(Beginning of Data to use)
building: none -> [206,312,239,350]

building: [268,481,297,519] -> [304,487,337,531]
(End of Data to use)
(Beginning of Data to use)
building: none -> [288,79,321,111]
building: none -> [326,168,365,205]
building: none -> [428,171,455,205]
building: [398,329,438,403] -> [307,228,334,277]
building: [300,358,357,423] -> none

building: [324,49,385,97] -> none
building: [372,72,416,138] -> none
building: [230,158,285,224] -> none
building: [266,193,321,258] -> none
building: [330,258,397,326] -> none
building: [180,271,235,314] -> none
(End of Data to use)
**To do**
Copy every line of the material above in which the string "none" can be found.

**Exercise result**
building: none -> [206,312,239,350]
building: none -> [288,79,321,111]
building: none -> [326,168,365,205]
building: none -> [428,171,455,205]
building: [300,358,357,423] -> none
building: [324,49,385,97] -> none
building: [372,72,416,138] -> none
building: [230,158,285,224] -> none
building: [266,193,321,258] -> none
building: [330,258,397,326] -> none
building: [180,271,235,314] -> none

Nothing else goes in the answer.